In the records that follow, the lines from the one containing "black 1x1 brick" to the one containing "lime 1x2 brick [187,88,237,163]", inclusive, are to be given again exactly.

(Items listed in a dataset)
○ ○ ○ ○
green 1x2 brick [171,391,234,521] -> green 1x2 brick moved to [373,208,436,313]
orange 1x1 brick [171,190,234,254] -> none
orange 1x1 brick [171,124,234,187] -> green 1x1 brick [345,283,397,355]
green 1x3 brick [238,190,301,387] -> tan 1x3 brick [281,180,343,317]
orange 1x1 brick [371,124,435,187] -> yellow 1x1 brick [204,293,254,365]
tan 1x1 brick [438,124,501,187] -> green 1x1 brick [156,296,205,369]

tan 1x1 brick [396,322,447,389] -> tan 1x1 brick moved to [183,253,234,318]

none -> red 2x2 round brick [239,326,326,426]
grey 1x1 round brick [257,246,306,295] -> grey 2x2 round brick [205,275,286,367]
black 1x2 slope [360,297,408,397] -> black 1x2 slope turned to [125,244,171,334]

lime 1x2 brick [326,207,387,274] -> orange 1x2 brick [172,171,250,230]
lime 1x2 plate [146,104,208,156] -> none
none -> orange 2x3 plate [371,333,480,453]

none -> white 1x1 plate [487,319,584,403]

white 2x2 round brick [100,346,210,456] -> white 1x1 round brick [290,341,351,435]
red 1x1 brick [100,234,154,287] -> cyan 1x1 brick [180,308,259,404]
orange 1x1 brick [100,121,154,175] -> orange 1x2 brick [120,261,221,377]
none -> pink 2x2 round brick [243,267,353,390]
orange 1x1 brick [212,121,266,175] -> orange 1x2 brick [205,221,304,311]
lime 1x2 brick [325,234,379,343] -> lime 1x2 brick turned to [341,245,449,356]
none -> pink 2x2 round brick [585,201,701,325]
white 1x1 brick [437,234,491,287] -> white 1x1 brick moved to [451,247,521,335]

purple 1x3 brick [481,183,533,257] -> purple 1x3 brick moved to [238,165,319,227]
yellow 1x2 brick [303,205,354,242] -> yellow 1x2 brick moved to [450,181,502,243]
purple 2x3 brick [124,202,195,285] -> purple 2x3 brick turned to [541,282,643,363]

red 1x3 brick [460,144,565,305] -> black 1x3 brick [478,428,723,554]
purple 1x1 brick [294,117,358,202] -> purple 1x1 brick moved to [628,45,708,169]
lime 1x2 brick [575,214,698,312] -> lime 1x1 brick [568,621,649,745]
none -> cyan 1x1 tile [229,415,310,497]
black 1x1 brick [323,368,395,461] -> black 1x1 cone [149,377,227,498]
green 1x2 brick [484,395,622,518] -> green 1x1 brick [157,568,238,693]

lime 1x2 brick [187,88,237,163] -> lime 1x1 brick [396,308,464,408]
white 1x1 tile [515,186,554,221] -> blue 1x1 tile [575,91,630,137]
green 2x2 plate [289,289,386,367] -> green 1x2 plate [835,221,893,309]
○ ○ ○ ○
_Exercise answer:_
black 1x1 brick [323,368,395,461] -> black 1x1 cone [149,377,227,498]
green 1x2 brick [484,395,622,518] -> green 1x1 brick [157,568,238,693]

lime 1x2 brick [187,88,237,163] -> lime 1x1 brick [396,308,464,408]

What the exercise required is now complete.